"""

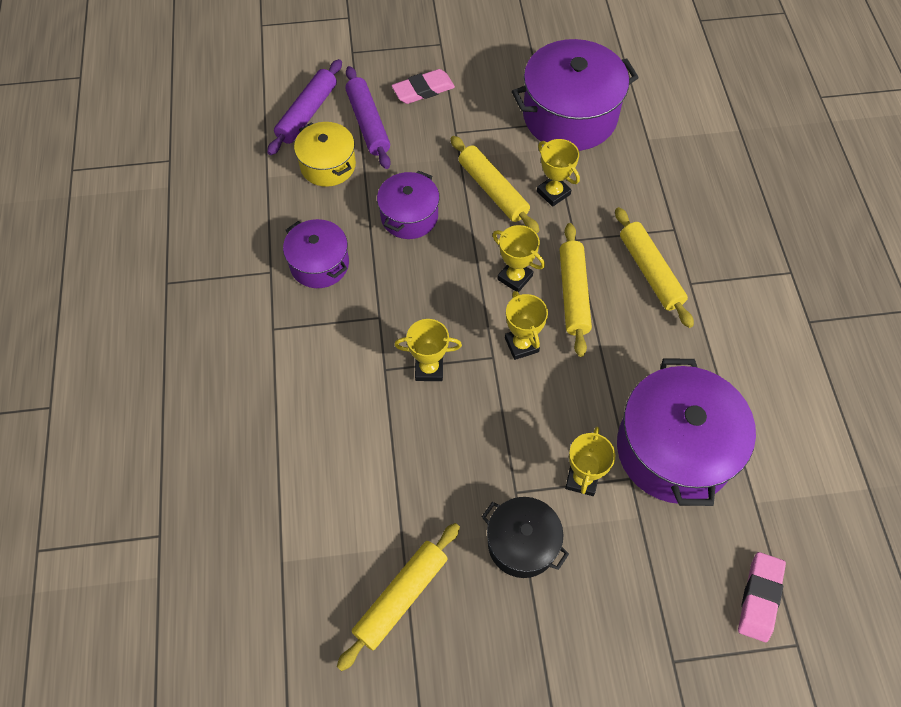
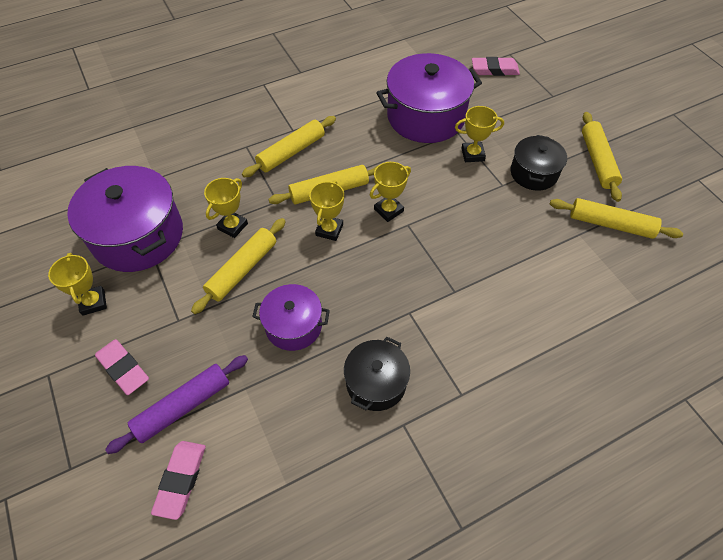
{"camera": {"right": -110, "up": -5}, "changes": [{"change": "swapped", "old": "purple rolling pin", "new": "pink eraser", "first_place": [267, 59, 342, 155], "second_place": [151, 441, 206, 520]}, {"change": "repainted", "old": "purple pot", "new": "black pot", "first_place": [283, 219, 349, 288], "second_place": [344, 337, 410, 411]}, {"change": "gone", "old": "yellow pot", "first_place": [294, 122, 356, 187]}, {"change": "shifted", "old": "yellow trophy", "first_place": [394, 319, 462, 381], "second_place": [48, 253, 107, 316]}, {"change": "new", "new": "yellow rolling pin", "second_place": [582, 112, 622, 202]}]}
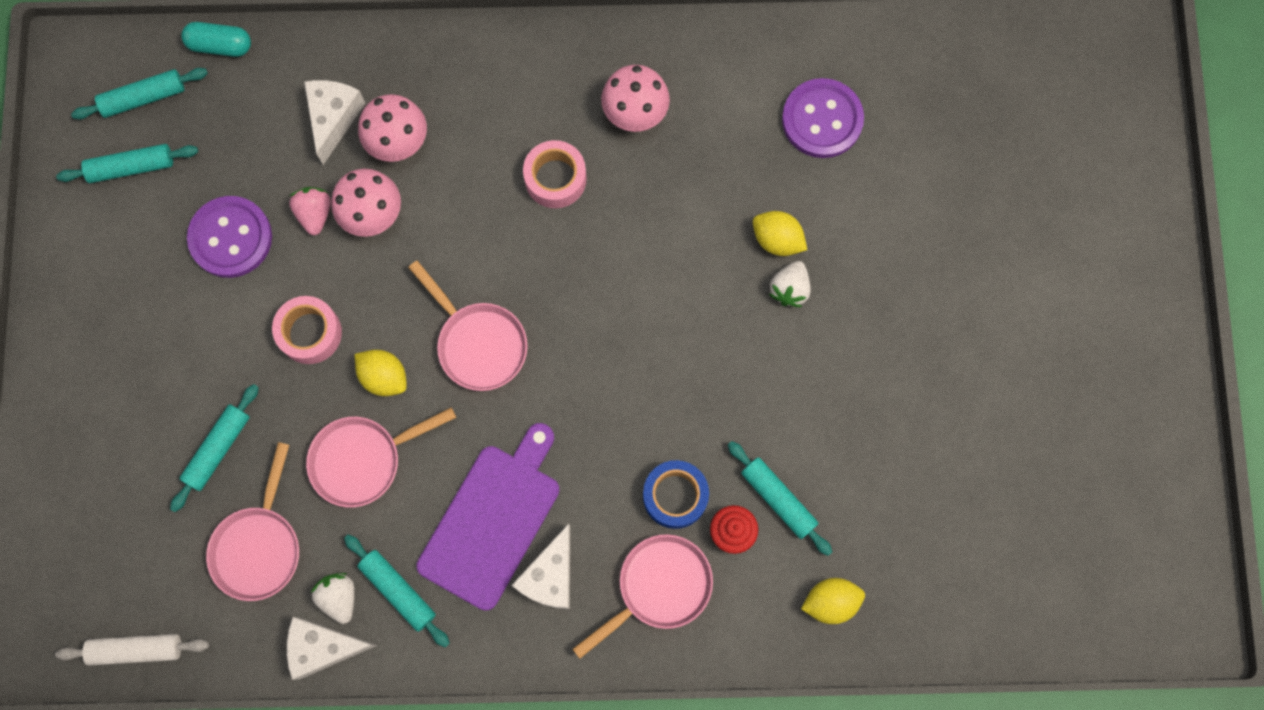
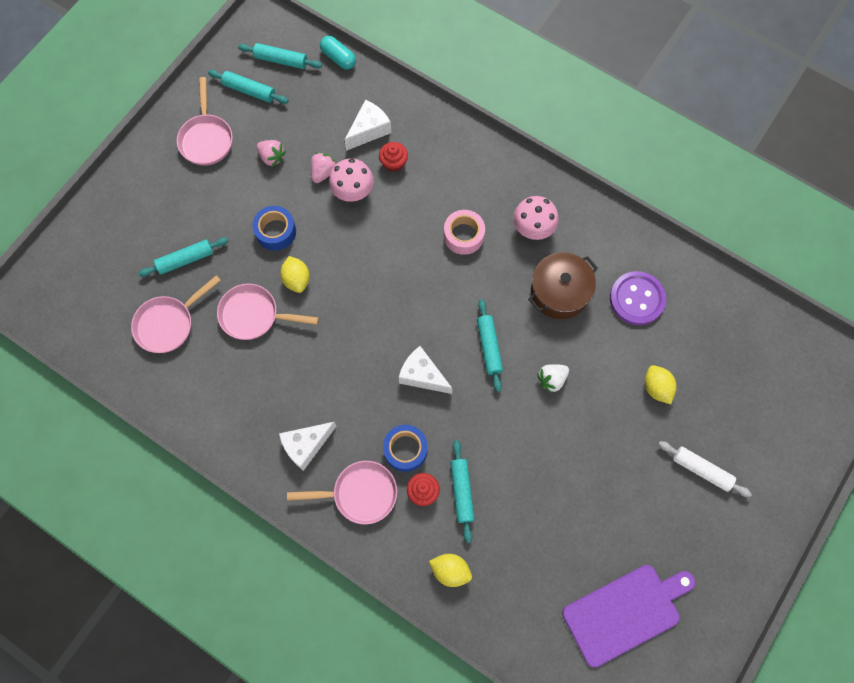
{"camera": {"right": 35, "up": -5}, "changes": [{"change": "shifted", "old": "white rolling pin", "first_place": [55, 634, 209, 666], "second_place": [658, 441, 752, 497]}, {"change": "swapped", "old": "purple button", "new": "pink strawberry", "first_place": [187, 196, 272, 278], "second_place": [257, 140, 286, 167]}, {"change": "repainted", "old": "pink tape", "new": "blue tape", "first_place": [272, 296, 342, 364], "second_place": [252, 206, 296, 251]}, {"change": "shifted", "old": "white cheese", "first_place": [287, 617, 378, 680], "second_place": [399, 346, 453, 394]}, {"change": "gone", "old": "white strawberry", "first_place": [311, 573, 355, 624]}, {"change": "shifted", "old": "turquoise rolling pin", "first_place": [344, 534, 450, 648], "second_place": [477, 299, 503, 392]}, {"change": "swapped", "old": "pink mushroom", "new": "red cupcake", "first_place": [358, 94, 427, 162], "second_place": [379, 142, 408, 172]}, {"change": "shifted", "old": "pink pan", "first_place": [408, 260, 528, 391], "second_place": [177, 77, 233, 166]}, {"change": "shifted", "old": "purple cutting board", "first_place": [416, 423, 559, 611], "second_place": [562, 565, 695, 668]}, {"change": "shifted", "old": "yellow lemon", "first_place": [753, 211, 807, 256], "second_place": [645, 365, 676, 404]}, {"change": "new", "new": "brown pot", "second_place": [528, 252, 598, 319]}]}
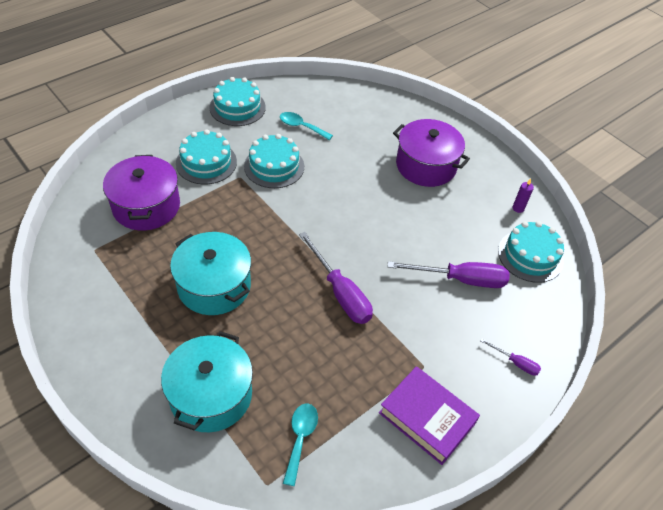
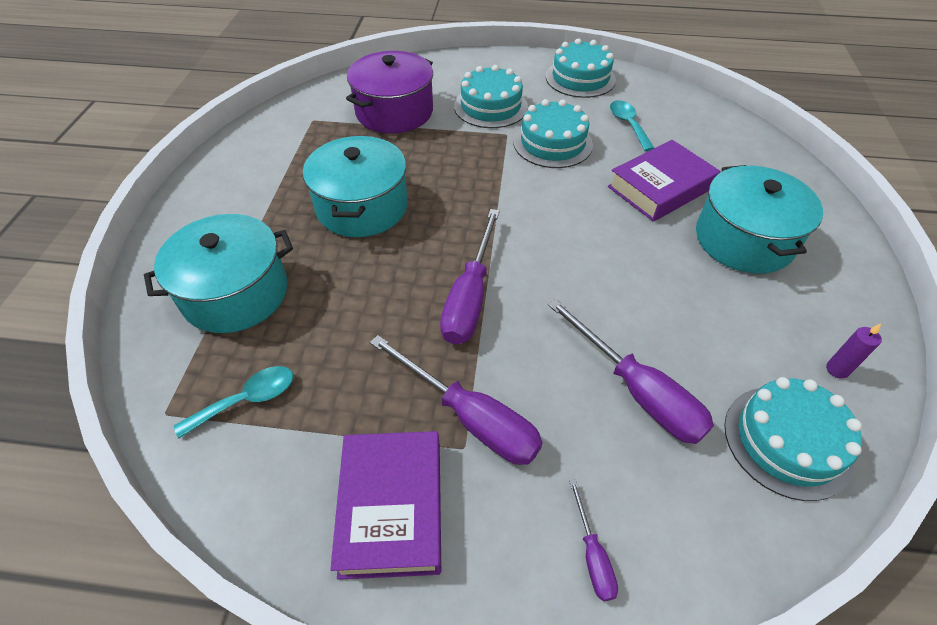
{"camera": {"right": 50, "up": 0}, "changes": [{"change": "repainted", "old": "purple pot", "new": "turquoise pot", "first_place": [393, 119, 470, 187], "second_place": [696, 165, 823, 274]}, {"change": "new", "new": "purple screwdriver", "second_place": [370, 335, 543, 465]}, {"change": "new", "new": "purple book", "second_place": [608, 140, 720, 222]}]}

"""

■ Prompt ■
No pictures belong in the copy. Repeat the listing above exactly.

■ Response to this task ■
{"camera": {"right": -110, "up": -5}, "changes": [{"change": "swapped", "old": "purple rolling pin", "new": "pink eraser", "first_place": [267, 59, 342, 155], "second_place": [151, 441, 206, 520]}, {"change": "repainted", "old": "purple pot", "new": "black pot", "first_place": [283, 219, 349, 288], "second_place": [344, 337, 410, 411]}, {"change": "gone", "old": "yellow pot", "first_place": [294, 122, 356, 187]}, {"change": "shifted", "old": "yellow trophy", "first_place": [394, 319, 462, 381], "second_place": [48, 253, 107, 316]}, {"change": "new", "new": "yellow rolling pin", "second_place": [582, 112, 622, 202]}]}
{"camera": {"right": 35, "up": -5}, "changes": [{"change": "shifted", "old": "white rolling pin", "first_place": [55, 634, 209, 666], "second_place": [658, 441, 752, 497]}, {"change": "swapped", "old": "purple button", "new": "pink strawberry", "first_place": [187, 196, 272, 278], "second_place": [257, 140, 286, 167]}, {"change": "repainted", "old": "pink tape", "new": "blue tape", "first_place": [272, 296, 342, 364], "second_place": [252, 206, 296, 251]}, {"change": "shifted", "old": "white cheese", "first_place": [287, 617, 378, 680], "second_place": [399, 346, 453, 394]}, {"change": "gone", "old": "white strawberry", "first_place": [311, 573, 355, 624]}, {"change": "shifted", "old": "turquoise rolling pin", "first_place": [344, 534, 450, 648], "second_place": [477, 299, 503, 392]}, {"change": "swapped", "old": "pink mushroom", "new": "red cupcake", "first_place": [358, 94, 427, 162], "second_place": [379, 142, 408, 172]}, {"change": "shifted", "old": "pink pan", "first_place": [408, 260, 528, 391], "second_place": [177, 77, 233, 166]}, {"change": "shifted", "old": "purple cutting board", "first_place": [416, 423, 559, 611], "second_place": [562, 565, 695, 668]}, {"change": "shifted", "old": "yellow lemon", "first_place": [753, 211, 807, 256], "second_place": [645, 365, 676, 404]}, {"change": "new", "new": "brown pot", "second_place": [528, 252, 598, 319]}]}
{"camera": {"right": 50, "up": 0}, "changes": [{"change": "repainted", "old": "purple pot", "new": "turquoise pot", "first_place": [393, 119, 470, 187], "second_place": [696, 165, 823, 274]}, {"change": "new", "new": "purple screwdriver", "second_place": [370, 335, 543, 465]}, {"change": "new", "new": "purple book", "second_place": [608, 140, 720, 222]}]}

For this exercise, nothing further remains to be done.